Provided material.

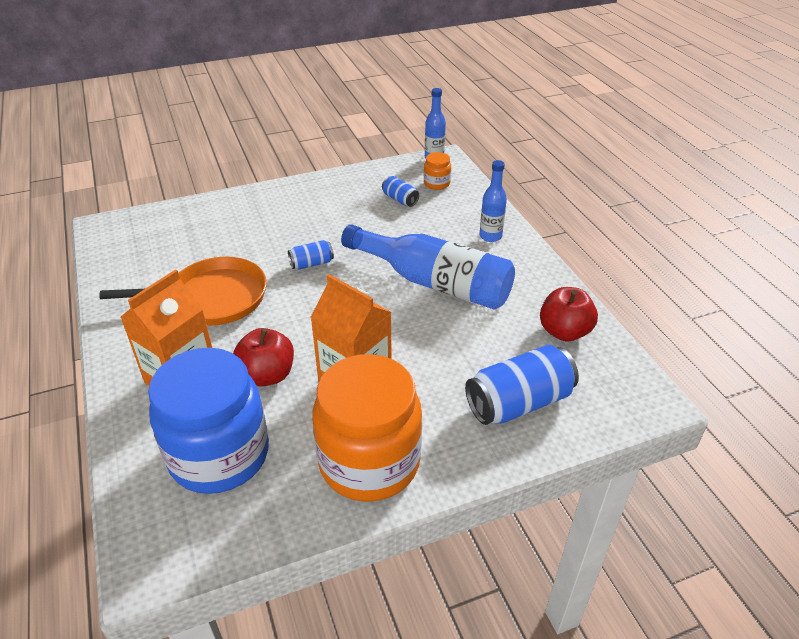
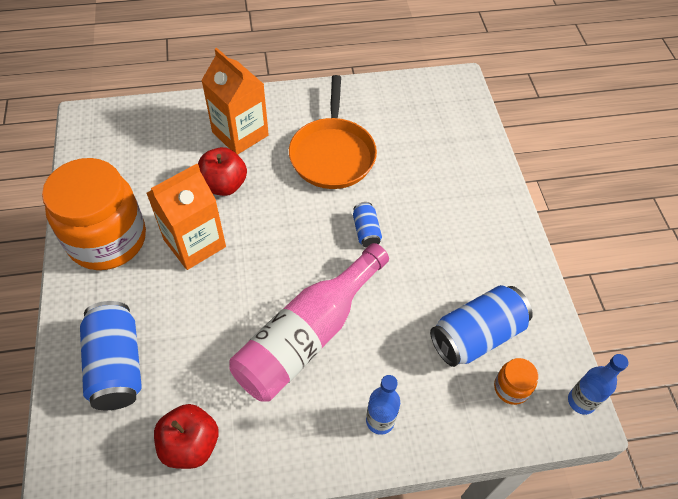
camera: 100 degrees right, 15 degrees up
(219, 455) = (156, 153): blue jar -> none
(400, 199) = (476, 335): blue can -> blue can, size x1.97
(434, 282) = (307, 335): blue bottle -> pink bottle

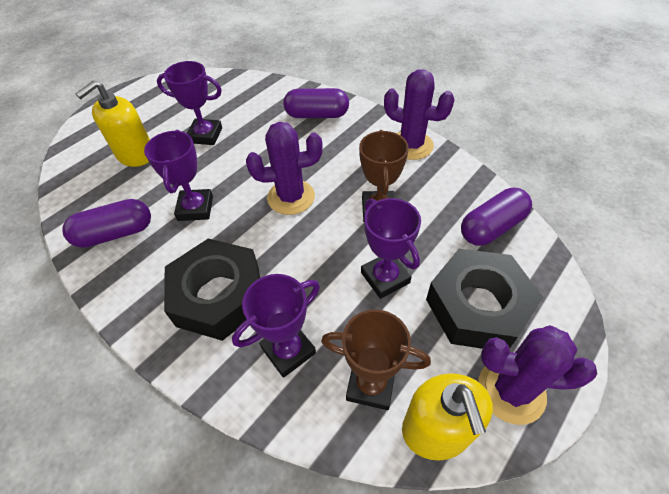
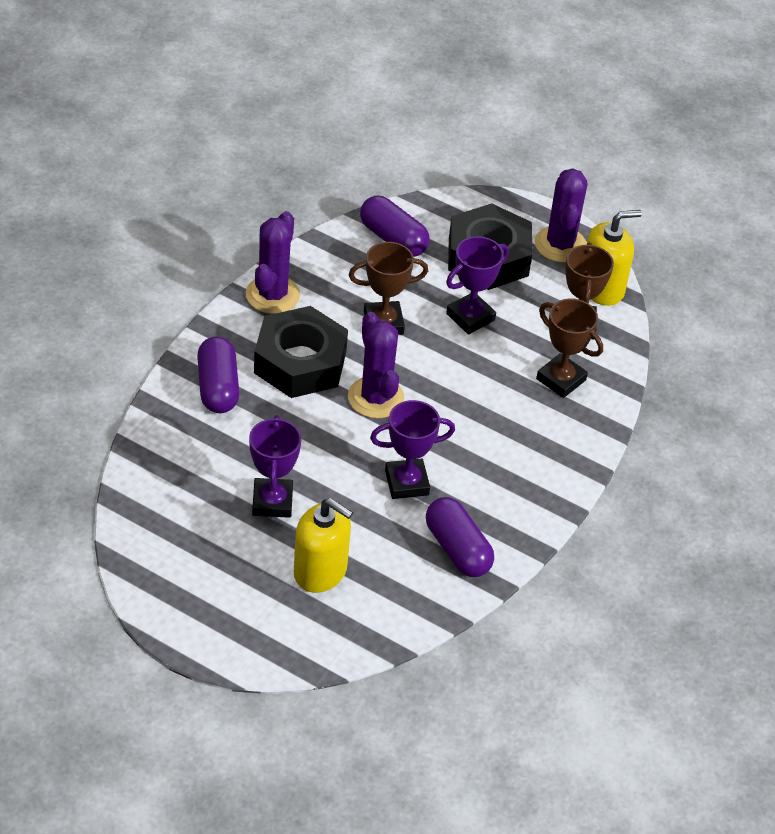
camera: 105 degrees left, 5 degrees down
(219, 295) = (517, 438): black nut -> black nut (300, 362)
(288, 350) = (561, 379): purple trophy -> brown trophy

---

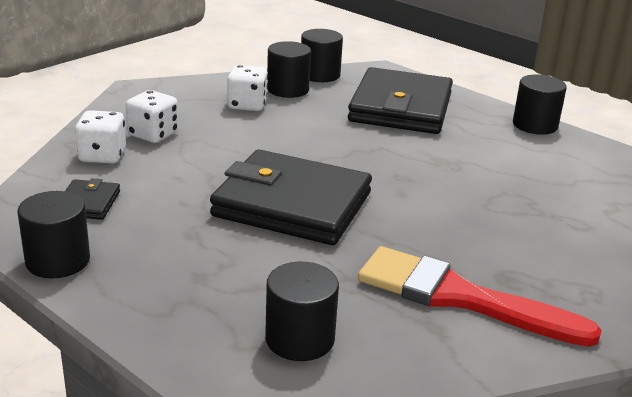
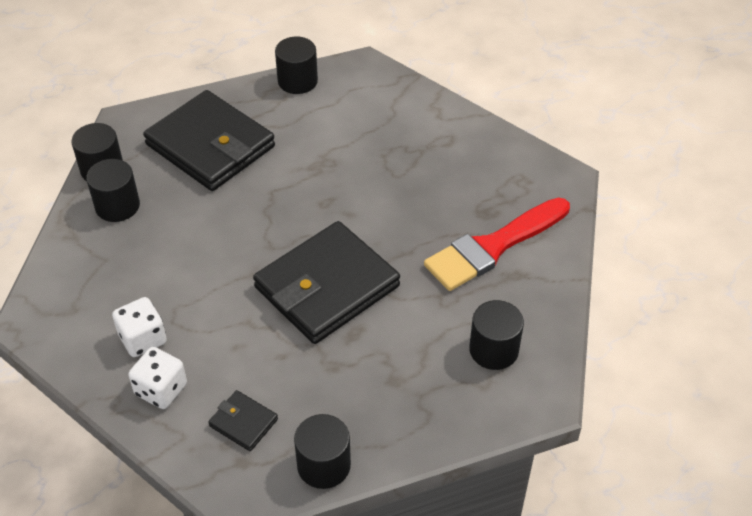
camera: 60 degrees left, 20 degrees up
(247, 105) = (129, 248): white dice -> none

--

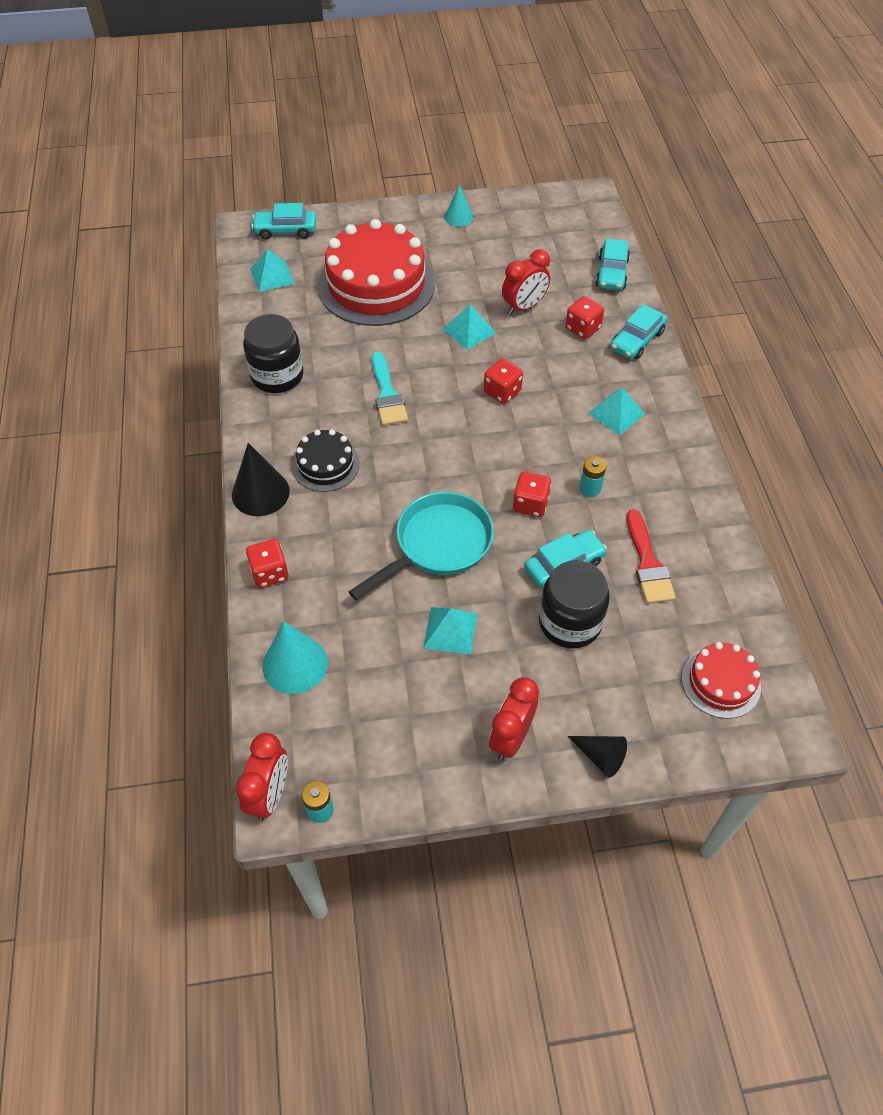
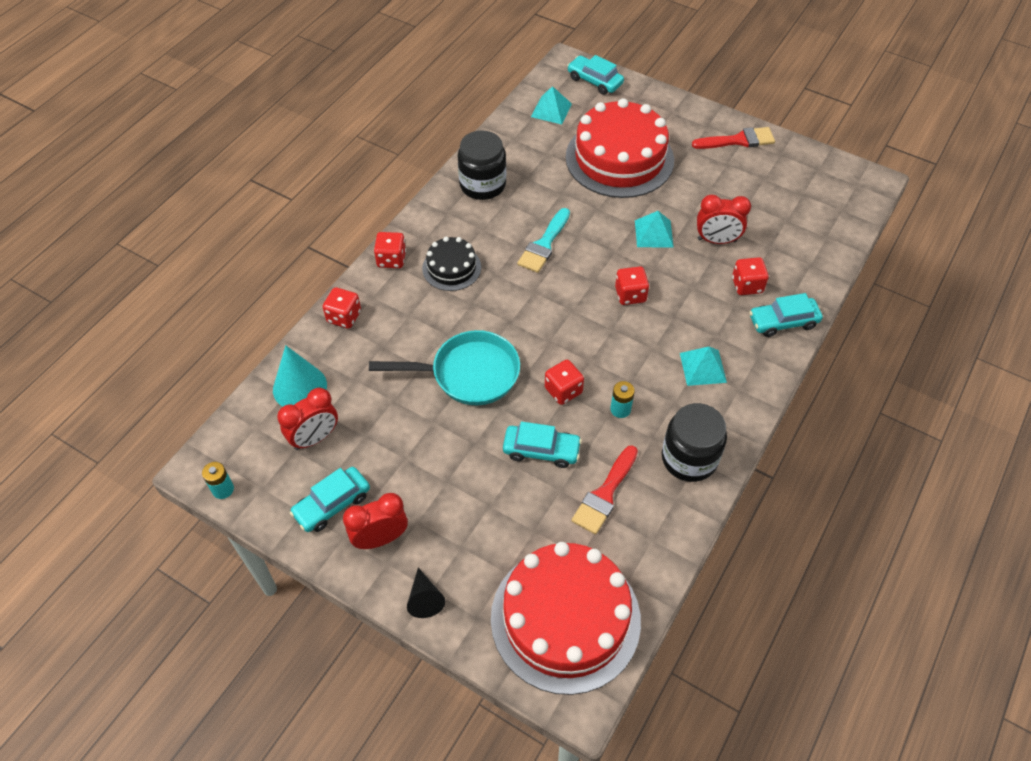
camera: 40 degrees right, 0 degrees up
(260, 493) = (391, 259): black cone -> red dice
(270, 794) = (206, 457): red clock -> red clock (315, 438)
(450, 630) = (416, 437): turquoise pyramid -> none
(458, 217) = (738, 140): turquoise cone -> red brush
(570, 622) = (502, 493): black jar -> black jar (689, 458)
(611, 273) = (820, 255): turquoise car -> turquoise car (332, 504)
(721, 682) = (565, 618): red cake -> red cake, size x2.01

Task prompt.
Output should consist of the lines above from the one with "camera: 100 degrees right, 15 degrees up" down to the one with "(288, 350) = (561, 379): purple", exact and without pictures.

Result for this task.
camera: 100 degrees right, 15 degrees up
(219, 455) = (156, 153): blue jar -> none
(400, 199) = (476, 335): blue can -> blue can, size x1.97
(434, 282) = (307, 335): blue bottle -> pink bottle

camera: 105 degrees left, 5 degrees down
(219, 295) = (517, 438): black nut -> black nut (300, 362)
(288, 350) = (561, 379): purple trophy -> brown trophy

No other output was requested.